═════ Listed records

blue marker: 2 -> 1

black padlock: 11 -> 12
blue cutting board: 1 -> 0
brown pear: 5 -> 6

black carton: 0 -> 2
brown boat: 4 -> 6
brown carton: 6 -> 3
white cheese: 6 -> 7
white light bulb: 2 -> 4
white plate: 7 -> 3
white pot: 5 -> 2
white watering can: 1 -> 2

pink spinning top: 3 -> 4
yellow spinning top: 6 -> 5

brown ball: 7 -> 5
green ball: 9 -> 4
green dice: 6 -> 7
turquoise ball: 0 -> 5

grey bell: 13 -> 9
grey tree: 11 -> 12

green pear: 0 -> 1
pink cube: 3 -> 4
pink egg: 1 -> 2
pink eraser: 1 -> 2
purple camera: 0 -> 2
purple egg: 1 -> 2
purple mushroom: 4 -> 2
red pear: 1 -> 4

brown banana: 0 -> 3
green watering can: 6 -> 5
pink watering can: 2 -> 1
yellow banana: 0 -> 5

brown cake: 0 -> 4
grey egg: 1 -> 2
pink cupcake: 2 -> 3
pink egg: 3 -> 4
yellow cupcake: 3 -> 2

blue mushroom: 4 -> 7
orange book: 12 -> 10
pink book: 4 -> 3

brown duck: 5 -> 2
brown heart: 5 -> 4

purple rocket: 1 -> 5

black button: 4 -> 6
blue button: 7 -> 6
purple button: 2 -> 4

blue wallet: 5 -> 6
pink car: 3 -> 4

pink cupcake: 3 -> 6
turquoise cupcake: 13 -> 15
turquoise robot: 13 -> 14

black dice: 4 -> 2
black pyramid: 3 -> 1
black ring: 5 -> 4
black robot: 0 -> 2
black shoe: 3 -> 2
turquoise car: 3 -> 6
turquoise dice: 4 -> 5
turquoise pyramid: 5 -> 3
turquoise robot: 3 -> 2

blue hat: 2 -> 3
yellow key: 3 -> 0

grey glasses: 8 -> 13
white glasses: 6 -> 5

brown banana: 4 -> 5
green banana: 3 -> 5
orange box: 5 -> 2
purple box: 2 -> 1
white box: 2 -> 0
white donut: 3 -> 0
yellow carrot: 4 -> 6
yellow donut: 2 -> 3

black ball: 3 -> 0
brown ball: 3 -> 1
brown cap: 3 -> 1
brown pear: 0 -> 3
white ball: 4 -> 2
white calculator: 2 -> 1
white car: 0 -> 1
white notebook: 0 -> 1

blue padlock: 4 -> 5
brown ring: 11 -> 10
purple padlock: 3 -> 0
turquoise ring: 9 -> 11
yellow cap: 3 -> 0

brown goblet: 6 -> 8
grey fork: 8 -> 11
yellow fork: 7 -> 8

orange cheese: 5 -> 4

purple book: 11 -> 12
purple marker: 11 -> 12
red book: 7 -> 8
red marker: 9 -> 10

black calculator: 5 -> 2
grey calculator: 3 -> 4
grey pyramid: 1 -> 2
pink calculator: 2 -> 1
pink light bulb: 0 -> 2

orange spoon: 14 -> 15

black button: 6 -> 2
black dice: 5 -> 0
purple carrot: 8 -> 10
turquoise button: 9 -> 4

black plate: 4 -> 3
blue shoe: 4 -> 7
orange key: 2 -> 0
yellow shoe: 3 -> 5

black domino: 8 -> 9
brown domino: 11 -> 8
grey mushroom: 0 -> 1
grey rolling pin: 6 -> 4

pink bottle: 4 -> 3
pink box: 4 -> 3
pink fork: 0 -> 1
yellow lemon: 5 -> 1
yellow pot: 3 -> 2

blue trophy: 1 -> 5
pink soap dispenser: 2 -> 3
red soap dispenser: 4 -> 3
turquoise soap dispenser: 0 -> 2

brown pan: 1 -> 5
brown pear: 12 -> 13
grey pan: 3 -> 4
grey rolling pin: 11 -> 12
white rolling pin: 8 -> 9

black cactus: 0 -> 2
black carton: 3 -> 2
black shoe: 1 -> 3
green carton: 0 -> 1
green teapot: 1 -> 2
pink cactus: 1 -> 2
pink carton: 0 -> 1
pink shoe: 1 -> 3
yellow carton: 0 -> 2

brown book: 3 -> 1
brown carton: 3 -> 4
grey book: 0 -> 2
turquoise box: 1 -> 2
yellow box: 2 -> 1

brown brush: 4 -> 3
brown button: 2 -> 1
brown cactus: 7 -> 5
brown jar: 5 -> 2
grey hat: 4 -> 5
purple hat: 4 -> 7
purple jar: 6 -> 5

══════════

* _Brief_:
Quote the data above from the line containing "turquoise car: 3 -> 6" to the line containing "white box: 2 -> 0", inclusive, and stop.

* _Solution to the problem_:
turquoise car: 3 -> 6
turquoise dice: 4 -> 5
turquoise pyramid: 5 -> 3
turquoise robot: 3 -> 2

blue hat: 2 -> 3
yellow key: 3 -> 0

grey glasses: 8 -> 13
white glasses: 6 -> 5

brown banana: 4 -> 5
green banana: 3 -> 5
orange box: 5 -> 2
purple box: 2 -> 1
white box: 2 -> 0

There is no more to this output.